■ THE DATA ■
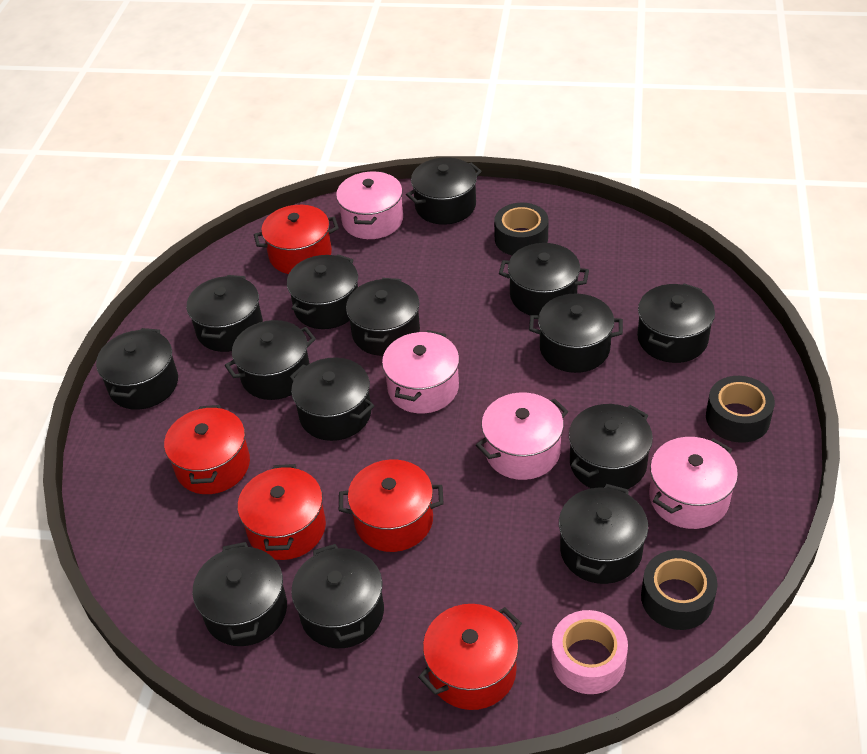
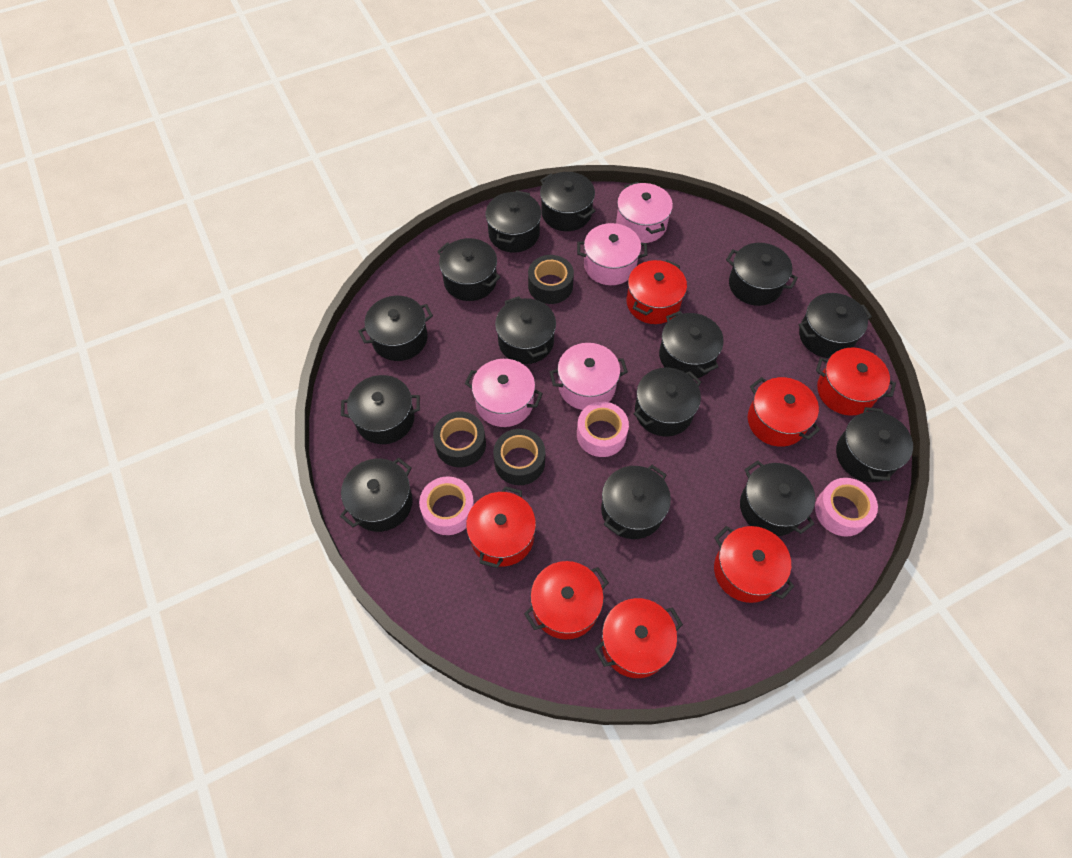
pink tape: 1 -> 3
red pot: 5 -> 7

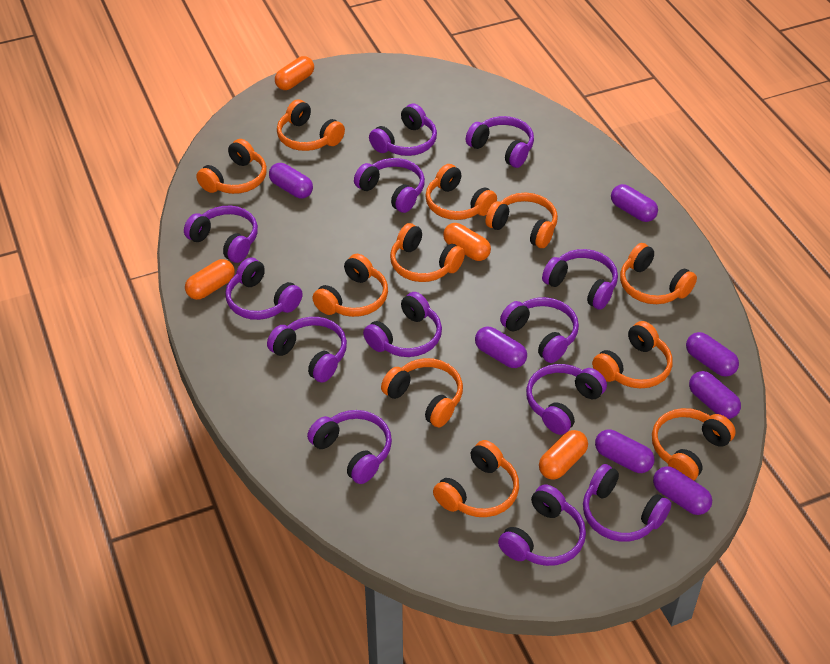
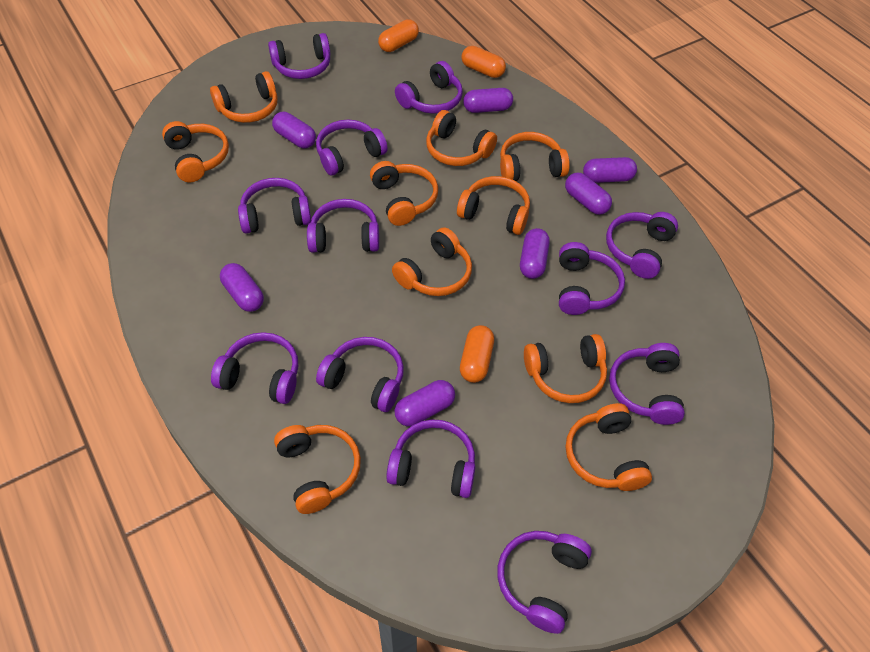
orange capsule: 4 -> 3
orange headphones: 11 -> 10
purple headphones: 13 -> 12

■ PROBLEM REQUIREMENTS ■
A reply should hold exactly the lines from the one containing "orange capsule: 4 -> 3" through the end of the data above, nothing more.

■ EXPECTED ANSWER ■
orange capsule: 4 -> 3
orange headphones: 11 -> 10
purple headphones: 13 -> 12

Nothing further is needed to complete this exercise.